◆ **What to produce**
Set it all down exactly, every record and every line.
#### Material to process ####
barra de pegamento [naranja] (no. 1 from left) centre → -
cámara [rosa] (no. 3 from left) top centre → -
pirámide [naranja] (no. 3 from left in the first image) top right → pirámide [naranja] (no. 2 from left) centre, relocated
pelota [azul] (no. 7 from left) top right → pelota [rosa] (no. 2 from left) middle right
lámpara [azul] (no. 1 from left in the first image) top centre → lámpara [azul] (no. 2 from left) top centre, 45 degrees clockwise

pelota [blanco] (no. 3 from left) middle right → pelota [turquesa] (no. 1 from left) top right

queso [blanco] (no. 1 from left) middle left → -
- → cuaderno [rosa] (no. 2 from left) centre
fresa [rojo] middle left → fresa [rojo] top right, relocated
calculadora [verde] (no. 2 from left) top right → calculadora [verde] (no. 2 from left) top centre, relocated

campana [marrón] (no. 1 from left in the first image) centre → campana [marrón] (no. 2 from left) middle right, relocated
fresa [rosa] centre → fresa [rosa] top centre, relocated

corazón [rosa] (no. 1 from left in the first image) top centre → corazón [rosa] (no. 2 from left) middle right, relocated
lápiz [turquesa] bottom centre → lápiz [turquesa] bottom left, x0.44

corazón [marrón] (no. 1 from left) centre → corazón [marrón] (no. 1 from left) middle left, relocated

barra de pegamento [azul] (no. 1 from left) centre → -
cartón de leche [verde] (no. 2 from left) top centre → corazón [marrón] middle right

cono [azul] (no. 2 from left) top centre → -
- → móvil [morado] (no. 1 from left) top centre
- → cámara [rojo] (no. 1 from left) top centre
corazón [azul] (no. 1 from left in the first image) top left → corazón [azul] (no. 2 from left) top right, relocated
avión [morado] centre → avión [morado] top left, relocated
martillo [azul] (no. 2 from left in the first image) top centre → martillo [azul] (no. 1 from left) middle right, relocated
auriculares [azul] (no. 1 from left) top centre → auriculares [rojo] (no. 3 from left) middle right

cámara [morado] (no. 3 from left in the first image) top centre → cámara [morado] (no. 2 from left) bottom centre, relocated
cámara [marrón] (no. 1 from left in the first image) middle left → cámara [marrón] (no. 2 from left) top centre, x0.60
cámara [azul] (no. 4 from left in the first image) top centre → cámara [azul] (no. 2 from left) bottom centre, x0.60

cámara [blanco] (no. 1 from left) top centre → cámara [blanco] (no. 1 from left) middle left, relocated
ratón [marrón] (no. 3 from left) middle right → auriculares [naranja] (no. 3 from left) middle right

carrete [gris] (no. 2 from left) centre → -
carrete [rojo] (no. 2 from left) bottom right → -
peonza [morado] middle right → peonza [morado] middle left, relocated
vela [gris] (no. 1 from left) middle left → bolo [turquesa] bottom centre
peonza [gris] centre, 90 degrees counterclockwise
####
◆ **Response**
barra de pegamento [naranja] (no. 1 from left) centre → -
cámara [rosa] (no. 3 from left) top centre → -
pirámide [naranja] (no. 3 from left in the first image) top right → pirámide [naranja] (no. 2 from left) centre, relocated
pelota [azul] (no. 7 from left) top right → pelota [rosa] (no. 2 from left) middle right
lámpara [azul] (no. 1 from left in the first image) top centre → lámpara [azul] (no. 2 from left) top centre, 45 degrees clockwise

pelota [blanco] (no. 3 from left) middle right → pelota [turquesa] (no. 1 from left) top right

queso [blanco] (no. 1 from left) middle left → -
- → cuaderno [rosa] (no. 2 from left) centre
fresa [rojo] middle left → fresa [rojo] top right, relocated
calculadora [verde] (no. 2 from left) top right → calculadora [verde] (no. 2 from left) top centre, relocated

campana [marrón] (no. 1 from left in the first image) centre → campana [marrón] (no. 2 from left) middle right, relocated
fresa [rosa] centre → fresa [rosa] top centre, relocated

corazón [rosa] (no. 1 from left in the first image) top centre → corazón [rosa] (no. 2 from left) middle right, relocated
lápiz [turquesa] bottom centre → lápiz [turquesa] bottom left, x0.44

corazón [marrón] (no. 1 from left) centre → corazón [marrón] (no. 1 from left) middle left, relocated

barra de pegamento [azul] (no. 1 from left) centre → -
cartón de leche [verde] (no. 2 from left) top centre → corazón [marrón] middle right

cono [azul] (no. 2 from left) top centre → -
- → móvil [morado] (no. 1 from left) top centre
- → cámara [rojo] (no. 1 from left) top centre
corazón [azul] (no. 1 from left in the first image) top left → corazón [azul] (no. 2 from left) top right, relocated
avión [morado] centre → avión [morado] top left, relocated
martillo [azul] (no. 2 from left in the first image) top centre → martillo [azul] (no. 1 from left) middle right, relocated
auriculares [azul] (no. 1 from left) top centre → auriculares [rojo] (no. 3 from left) middle right

cámara [morado] (no. 3 from left in the first image) top centre → cámara [morado] (no. 2 from left) bottom centre, relocated
cámara [marrón] (no. 1 from left in the first image) middle left → cámara [marrón] (no. 2 from left) top centre, x0.60
cámara [azul] (no. 4 from left in the first image) top centre → cámara [azul] (no. 2 from left) bottom centre, x0.60

cámara [blanco] (no. 1 from left) top centre → cámara [blanco] (no. 1 from left) middle left, relocated
ratón [marrón] (no. 3 from left) middle right → auriculares [naranja] (no. 3 from left) middle right

carrete [gris] (no. 2 from left) centre → -
carrete [rojo] (no. 2 from left) bottom right → -
peonza [morado] middle right → peonza [morado] middle left, relocated
vela [gris] (no. 1 from left) middle left → bolo [turquesa] bottom centre
peonza [gris] centre, 90 degrees counterclockwise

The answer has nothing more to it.